◆ **GOAL OF THE EXERCISE**
Where the data below has the string "fish", return the whole line.

◆ **Stored items**
Start of Block

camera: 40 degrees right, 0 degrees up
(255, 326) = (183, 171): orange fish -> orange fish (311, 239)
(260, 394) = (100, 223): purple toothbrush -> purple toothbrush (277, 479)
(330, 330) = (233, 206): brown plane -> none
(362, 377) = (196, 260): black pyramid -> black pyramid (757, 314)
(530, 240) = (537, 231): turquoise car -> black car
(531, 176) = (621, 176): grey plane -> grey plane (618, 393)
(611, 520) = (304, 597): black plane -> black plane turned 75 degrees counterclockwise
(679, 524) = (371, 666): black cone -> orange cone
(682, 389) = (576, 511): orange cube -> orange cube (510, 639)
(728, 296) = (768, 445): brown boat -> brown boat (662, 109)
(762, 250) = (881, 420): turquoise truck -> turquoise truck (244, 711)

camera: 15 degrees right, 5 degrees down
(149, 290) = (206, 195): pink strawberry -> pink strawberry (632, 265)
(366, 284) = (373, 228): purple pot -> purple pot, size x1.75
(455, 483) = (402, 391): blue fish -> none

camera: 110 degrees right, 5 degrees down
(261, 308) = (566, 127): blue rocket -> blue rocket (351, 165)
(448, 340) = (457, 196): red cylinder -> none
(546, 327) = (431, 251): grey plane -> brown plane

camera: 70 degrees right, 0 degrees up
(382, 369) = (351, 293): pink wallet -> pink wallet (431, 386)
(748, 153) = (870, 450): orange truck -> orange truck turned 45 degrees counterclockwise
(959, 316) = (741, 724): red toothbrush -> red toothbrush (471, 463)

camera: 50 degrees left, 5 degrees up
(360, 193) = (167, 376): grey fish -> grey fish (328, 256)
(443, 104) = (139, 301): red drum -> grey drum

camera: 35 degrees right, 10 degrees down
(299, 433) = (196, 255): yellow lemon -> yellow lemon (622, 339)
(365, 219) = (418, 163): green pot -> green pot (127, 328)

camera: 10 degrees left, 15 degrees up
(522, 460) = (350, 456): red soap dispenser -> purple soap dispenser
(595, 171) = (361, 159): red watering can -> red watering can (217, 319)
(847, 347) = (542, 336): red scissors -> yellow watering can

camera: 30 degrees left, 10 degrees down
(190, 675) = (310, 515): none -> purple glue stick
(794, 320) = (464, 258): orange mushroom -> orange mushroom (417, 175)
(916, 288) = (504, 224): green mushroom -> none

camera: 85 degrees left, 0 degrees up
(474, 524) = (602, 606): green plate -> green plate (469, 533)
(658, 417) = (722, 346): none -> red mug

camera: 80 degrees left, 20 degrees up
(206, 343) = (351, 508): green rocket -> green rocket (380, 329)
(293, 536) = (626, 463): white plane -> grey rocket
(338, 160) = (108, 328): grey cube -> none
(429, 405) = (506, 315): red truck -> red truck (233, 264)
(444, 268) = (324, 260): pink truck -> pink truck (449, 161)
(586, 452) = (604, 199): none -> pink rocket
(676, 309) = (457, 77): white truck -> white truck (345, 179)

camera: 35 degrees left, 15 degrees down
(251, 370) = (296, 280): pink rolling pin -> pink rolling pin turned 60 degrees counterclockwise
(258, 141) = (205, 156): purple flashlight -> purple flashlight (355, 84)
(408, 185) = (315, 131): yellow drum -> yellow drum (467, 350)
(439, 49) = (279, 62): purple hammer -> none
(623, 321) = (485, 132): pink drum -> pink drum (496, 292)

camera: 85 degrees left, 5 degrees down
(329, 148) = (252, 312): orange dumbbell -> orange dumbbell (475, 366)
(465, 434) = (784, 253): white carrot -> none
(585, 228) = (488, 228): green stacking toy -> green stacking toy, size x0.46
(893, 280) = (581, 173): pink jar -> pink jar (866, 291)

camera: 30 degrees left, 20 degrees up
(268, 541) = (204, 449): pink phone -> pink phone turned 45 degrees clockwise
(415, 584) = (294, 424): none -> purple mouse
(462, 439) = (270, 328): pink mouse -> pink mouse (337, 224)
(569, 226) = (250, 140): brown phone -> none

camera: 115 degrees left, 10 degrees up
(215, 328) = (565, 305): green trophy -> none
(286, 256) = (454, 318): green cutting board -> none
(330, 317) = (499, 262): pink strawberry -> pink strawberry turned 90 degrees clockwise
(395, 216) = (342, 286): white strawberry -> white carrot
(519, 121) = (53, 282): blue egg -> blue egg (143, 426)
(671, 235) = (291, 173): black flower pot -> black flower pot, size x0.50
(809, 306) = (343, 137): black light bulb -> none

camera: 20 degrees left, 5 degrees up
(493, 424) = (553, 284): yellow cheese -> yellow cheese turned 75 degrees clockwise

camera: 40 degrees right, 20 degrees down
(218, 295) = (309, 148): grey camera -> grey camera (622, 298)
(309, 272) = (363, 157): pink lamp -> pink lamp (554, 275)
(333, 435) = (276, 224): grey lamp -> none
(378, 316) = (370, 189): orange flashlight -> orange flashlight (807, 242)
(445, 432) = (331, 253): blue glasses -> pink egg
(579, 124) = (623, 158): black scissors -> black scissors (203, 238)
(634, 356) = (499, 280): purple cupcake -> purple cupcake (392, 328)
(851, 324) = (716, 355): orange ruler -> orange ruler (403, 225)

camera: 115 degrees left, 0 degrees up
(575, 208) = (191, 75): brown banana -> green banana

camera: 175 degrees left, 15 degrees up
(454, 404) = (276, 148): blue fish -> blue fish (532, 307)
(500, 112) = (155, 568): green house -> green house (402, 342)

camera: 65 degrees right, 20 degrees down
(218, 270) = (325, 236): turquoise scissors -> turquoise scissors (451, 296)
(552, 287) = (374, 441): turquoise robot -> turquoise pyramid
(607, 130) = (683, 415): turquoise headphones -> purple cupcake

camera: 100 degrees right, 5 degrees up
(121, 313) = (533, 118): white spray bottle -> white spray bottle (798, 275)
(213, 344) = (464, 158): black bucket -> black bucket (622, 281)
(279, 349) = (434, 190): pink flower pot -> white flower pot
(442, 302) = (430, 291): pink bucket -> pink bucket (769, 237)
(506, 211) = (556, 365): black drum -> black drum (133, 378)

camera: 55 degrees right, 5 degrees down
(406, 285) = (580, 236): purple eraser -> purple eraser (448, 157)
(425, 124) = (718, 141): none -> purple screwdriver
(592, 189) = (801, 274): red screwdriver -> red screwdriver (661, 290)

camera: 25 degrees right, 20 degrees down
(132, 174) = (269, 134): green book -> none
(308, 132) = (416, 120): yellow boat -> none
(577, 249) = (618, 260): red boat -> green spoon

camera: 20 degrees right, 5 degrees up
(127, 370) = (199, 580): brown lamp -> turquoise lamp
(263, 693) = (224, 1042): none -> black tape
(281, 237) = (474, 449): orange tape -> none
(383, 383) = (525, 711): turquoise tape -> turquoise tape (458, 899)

End of Block

◆ **ANSWER SECTION**
(255, 326) = (183, 171): orange fish -> orange fish (311, 239)
(455, 483) = (402, 391): blue fish -> none
(360, 193) = (167, 376): grey fish -> grey fish (328, 256)
(454, 404) = (276, 148): blue fish -> blue fish (532, 307)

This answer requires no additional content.